*** Block opens ***

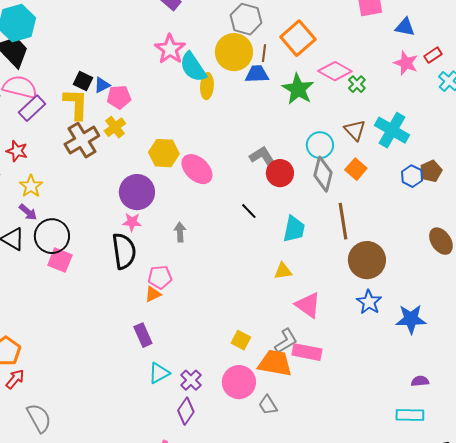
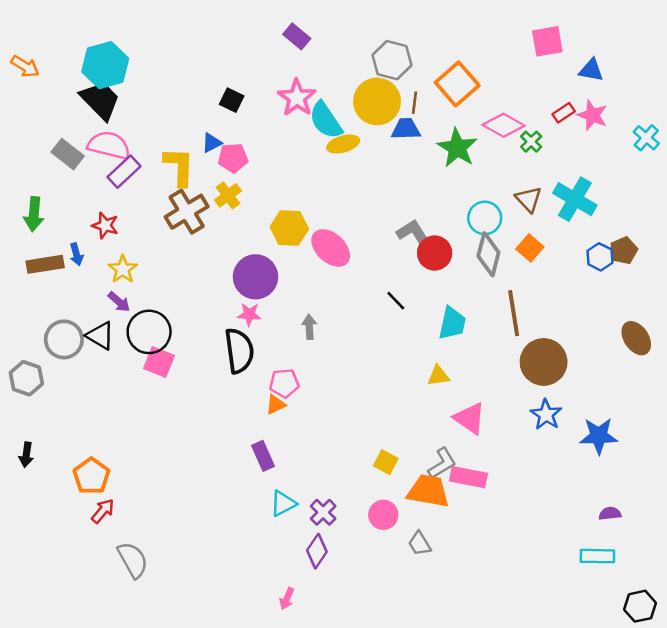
red rectangle: (433, 55) -> (564, 113), moved
black square: (83, 81) -> (232, 100), moved
yellow ellipse: (207, 86) -> (343, 144), turned 70
pink circle: (239, 382) -> (383, 515), size x0.7

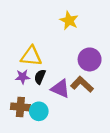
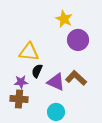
purple circle: (90, 59) -> (78, 40), moved
purple star: (23, 77) -> (21, 82), moved
cyan circle: (39, 111) -> (56, 112), moved

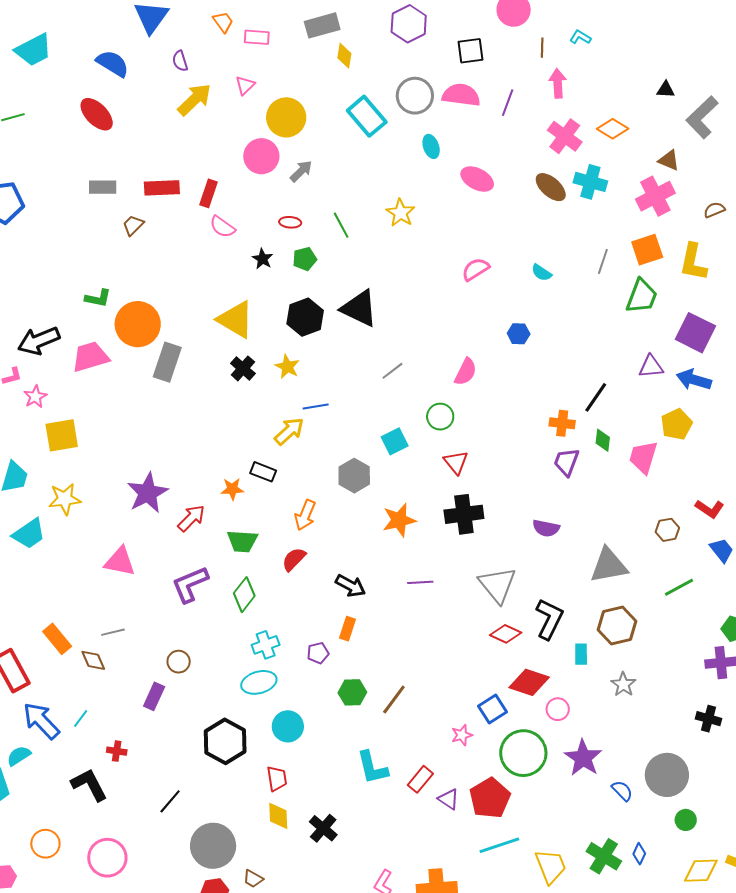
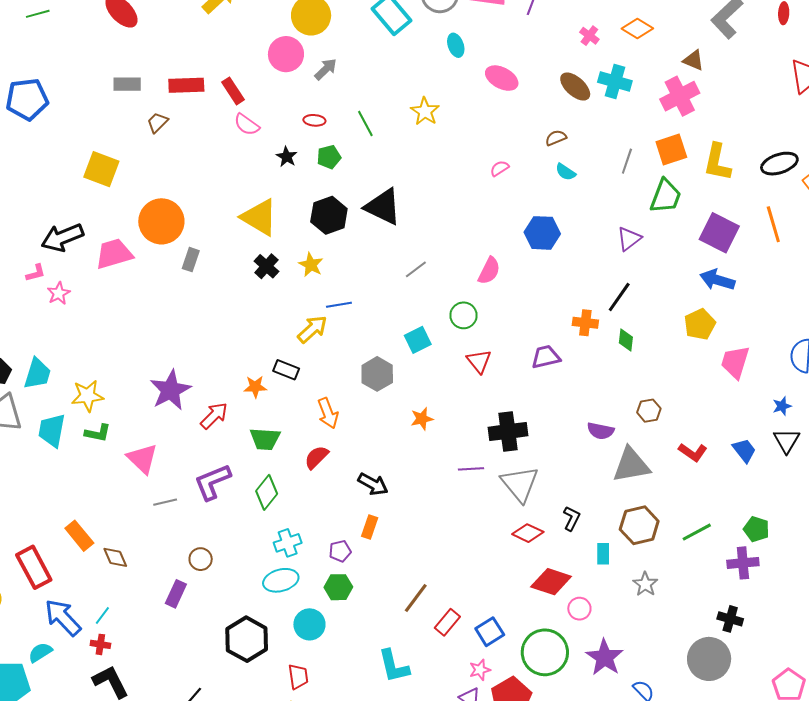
pink cross: (565, 136) -> (589, 36), size x0.6
red rectangle: (209, 193) -> (233, 91), turned -52
brown semicircle: (714, 210) -> (556, 138), moved
pink semicircle: (476, 269) -> (500, 168), size x0.7
green L-shape: (98, 298) -> (98, 433), moved
blue hexagon: (519, 334) -> (542, 233), size x1.6
gray rectangle: (167, 362) -> (191, 260), size x0.6
purple triangle: (651, 367) -> (629, 239), moved, turned -32
yellow square: (62, 435) -> (101, 169), moved, turned 30
pink trapezoid: (643, 457) -> (735, 362), moved
purple trapezoid: (566, 462) -> (546, 357), moved, turned 56
red L-shape: (710, 509) -> (693, 452), moved
black cross: (464, 514) -> (508, 431), moved
orange arrow: (305, 515) -> (328, 413), turned -44
orange star: (399, 520) -> (422, 419), size x0.7
purple semicircle: (546, 528) -> (601, 431), moved
brown hexagon: (667, 530) -> (649, 411), moved
cyan trapezoid: (29, 534) -> (52, 430), turned 135
pink triangle: (120, 562) -> (142, 459), turned 32
purple line: (420, 582) -> (471, 469), moved
green line: (679, 587) -> (697, 532), moved
black L-shape: (549, 619) -> (572, 518), size x0.6
gray line: (113, 632) -> (165, 502), moved
green hexagon: (352, 692) -> (338, 587), moved
blue square: (492, 709) -> (490, 632), moved
pink star: (462, 735) -> (480, 670), moved
red cross: (117, 751) -> (100, 644), moved
gray circle: (667, 775) -> (709, 659), moved
red rectangle: (420, 779) -> (447, 622), moved

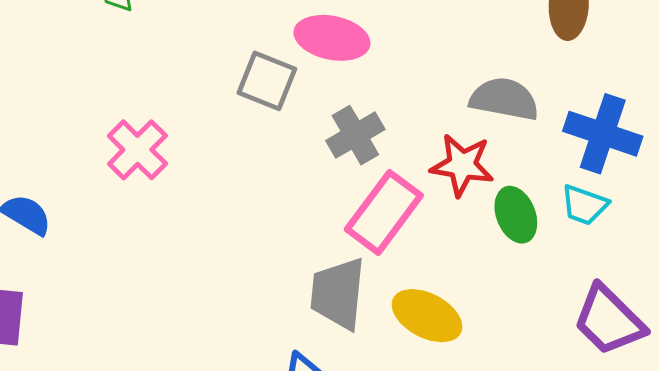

*** Block closes ***

WHAT YOU ARE ASKED TO DO: Give back the records above exactly, limited to the lines between the one holding "yellow square: (62, 435)" and the one holding "green hexagon: (352, 692)", inclusive.

TASK RESPONSE:
yellow square: (62, 435) -> (101, 169), moved, turned 30
pink trapezoid: (643, 457) -> (735, 362), moved
purple trapezoid: (566, 462) -> (546, 357), moved, turned 56
red L-shape: (710, 509) -> (693, 452), moved
black cross: (464, 514) -> (508, 431), moved
orange arrow: (305, 515) -> (328, 413), turned -44
orange star: (399, 520) -> (422, 419), size x0.7
purple semicircle: (546, 528) -> (601, 431), moved
brown hexagon: (667, 530) -> (649, 411), moved
cyan trapezoid: (29, 534) -> (52, 430), turned 135
pink triangle: (120, 562) -> (142, 459), turned 32
purple line: (420, 582) -> (471, 469), moved
green line: (679, 587) -> (697, 532), moved
black L-shape: (549, 619) -> (572, 518), size x0.6
gray line: (113, 632) -> (165, 502), moved
green hexagon: (352, 692) -> (338, 587), moved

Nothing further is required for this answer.